## INFORMATION PROVIDED
____________
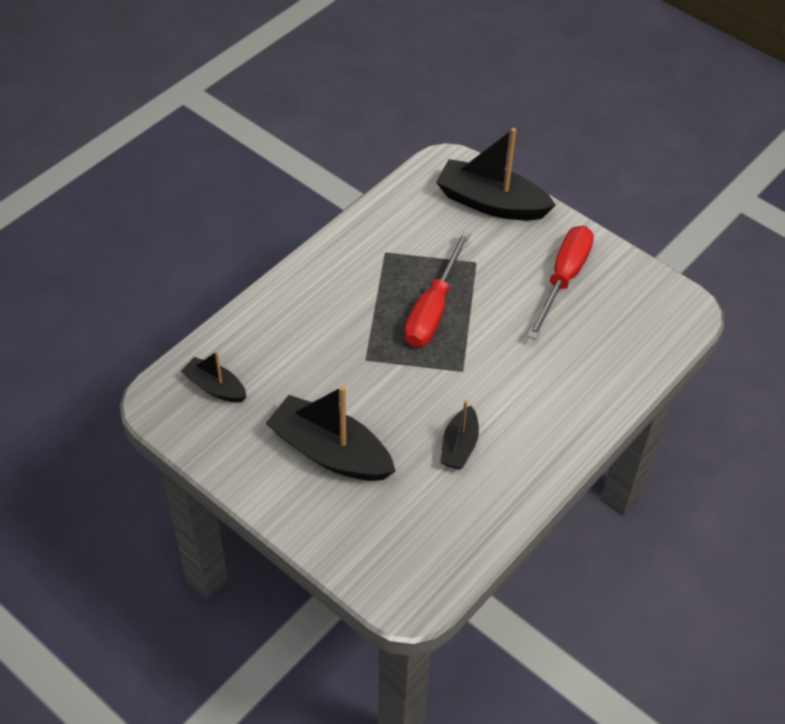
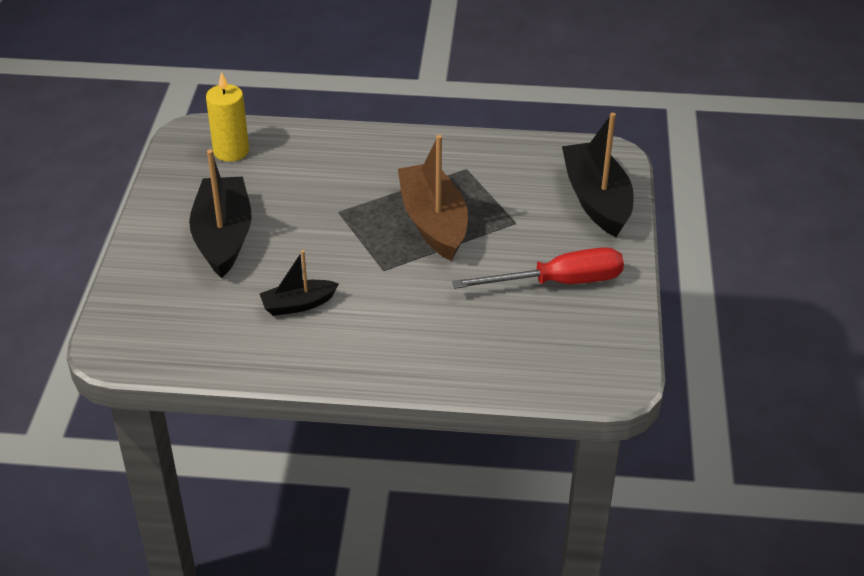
camera: 55 degrees right, 10 degrees down
(215, 387) = (231, 151): black boat -> yellow candle
(433, 309) = (433, 222): red screwdriver -> brown boat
____________
An exact transcript of the listing is needed, free of pictures.

camera: 55 degrees right, 10 degrees down
(215, 387) = (231, 151): black boat -> yellow candle
(433, 309) = (433, 222): red screwdriver -> brown boat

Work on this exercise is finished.